→ **ENTRIES SUPPLIED**

————————

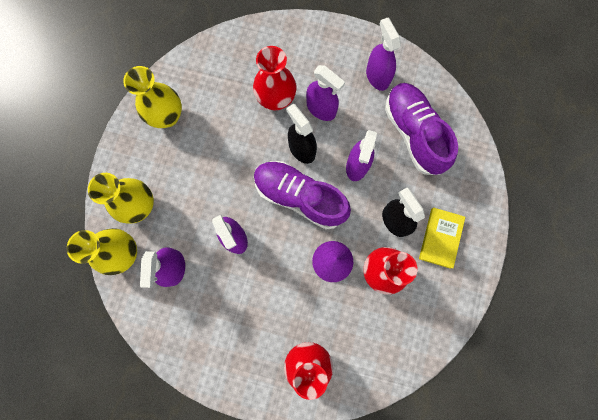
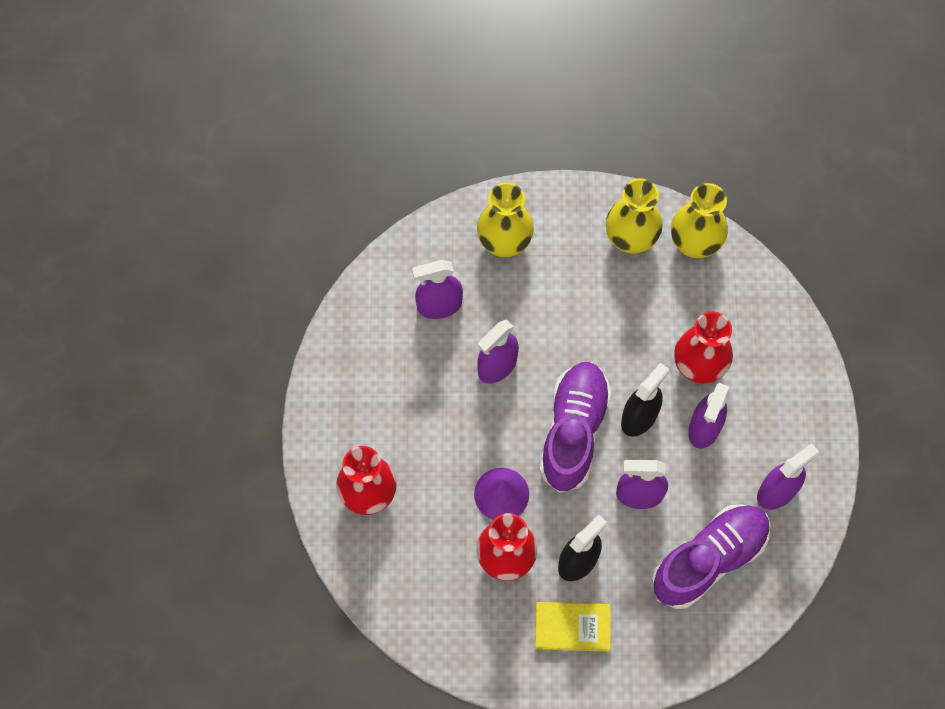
camera: 75 degrees right, 10 degrees down
(124, 253) = (440, 243): yellow vase -> yellow vase (694, 243)

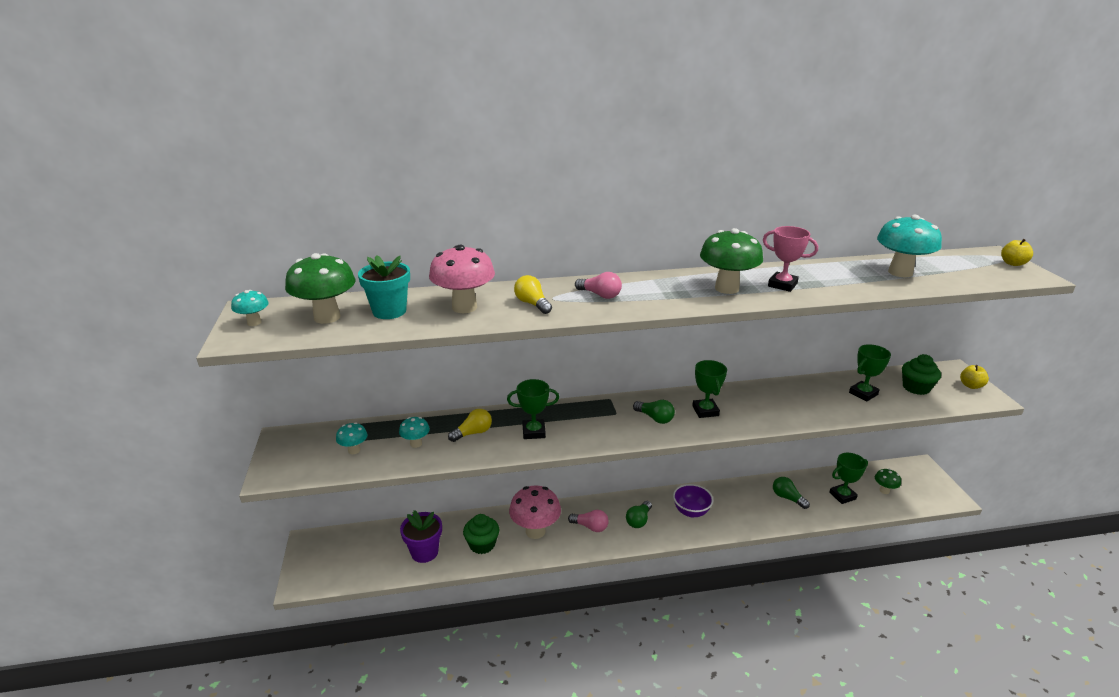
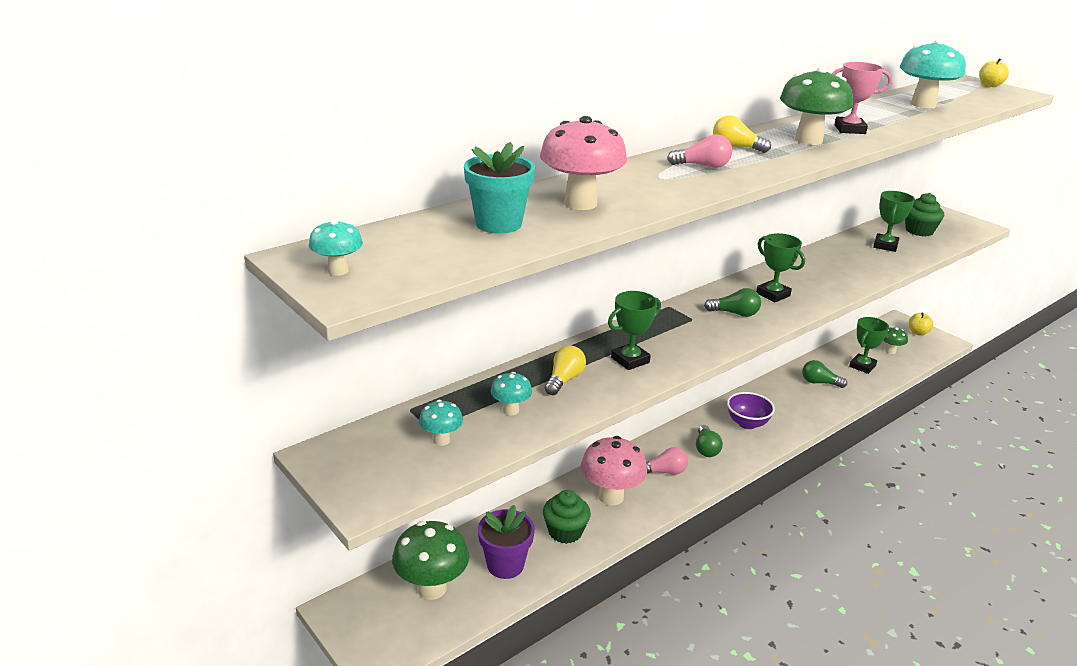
camera: 30 degrees left, 0 degrees up
(327, 317) = (429, 245): green mushroom -> green mushroom (432, 588)
(532, 304) = (649, 186): yellow light bulb -> yellow light bulb (736, 147)
(971, 386) = (956, 220): yellow apple -> yellow apple (918, 333)

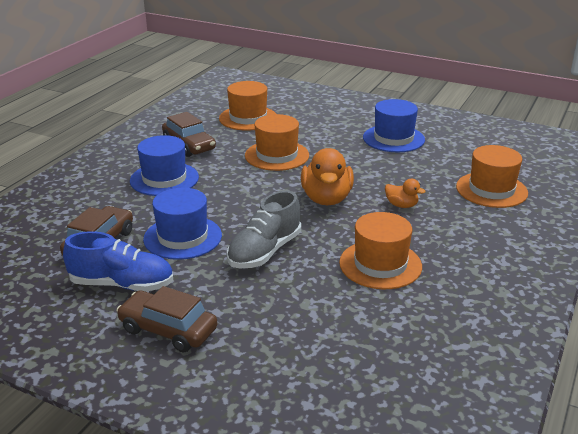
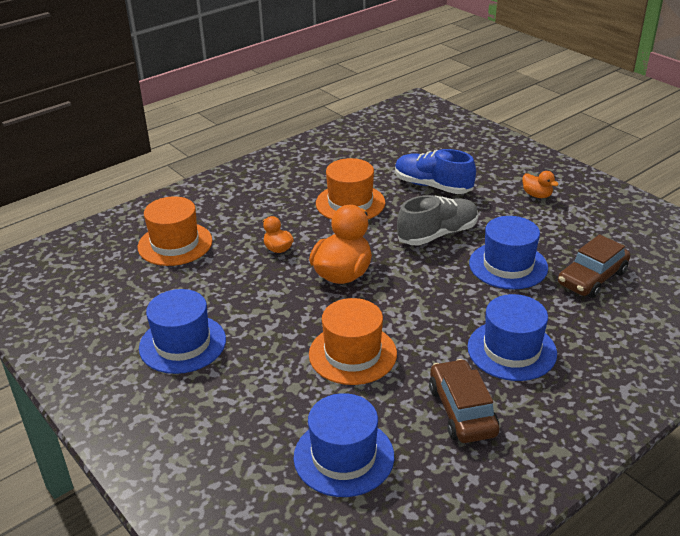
camera: 155 degrees left, 5 degrees up
(122, 284) = (570, 234): blue shoe -> blue shoe (432, 186)
(168, 330) = (537, 195): brown car -> orange duck
(248, 118) = (344, 456): orange hat -> blue hat

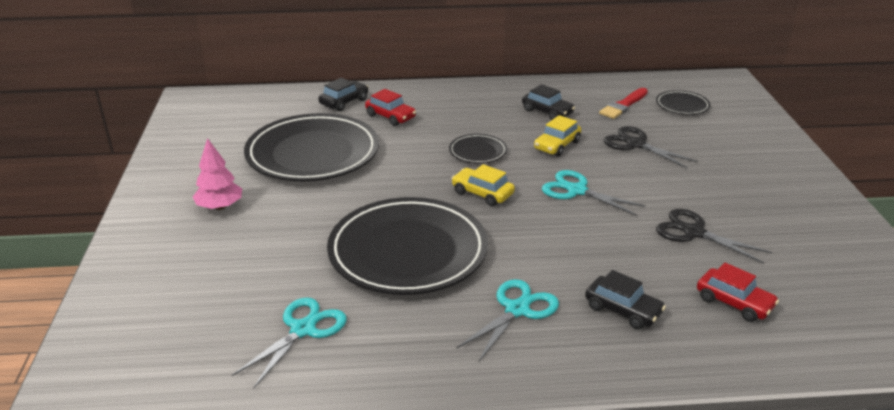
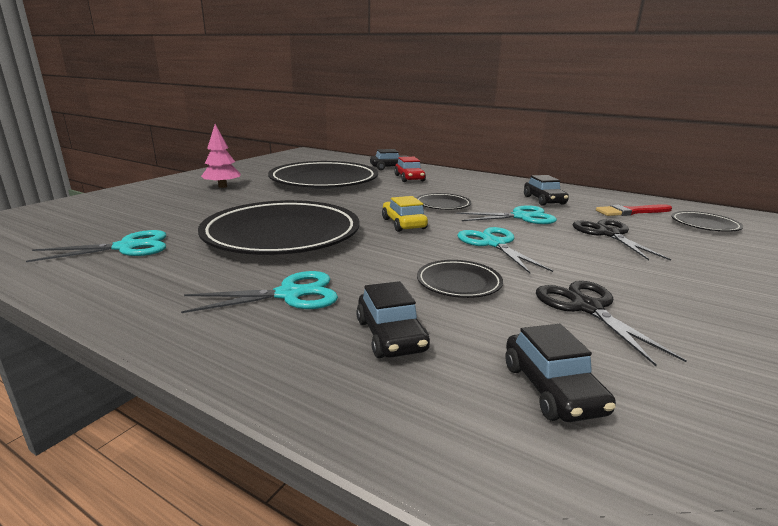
camera: 35 degrees right, 10 degrees down
(557, 145) = (521, 217): yellow car -> turquoise scissors
(603, 245) = (459, 283): none -> black plate
(734, 302) = (552, 389): red car -> black car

————————

→ **WHAT YOU ARE ASKED TO DO**
Return each line of the entries that holds the string "left".

→ **SOLUTION TO THE EXERCISE**
camera: 30 degrees left, 0 degrees up
camera: 155 degrees left, 5 degrees up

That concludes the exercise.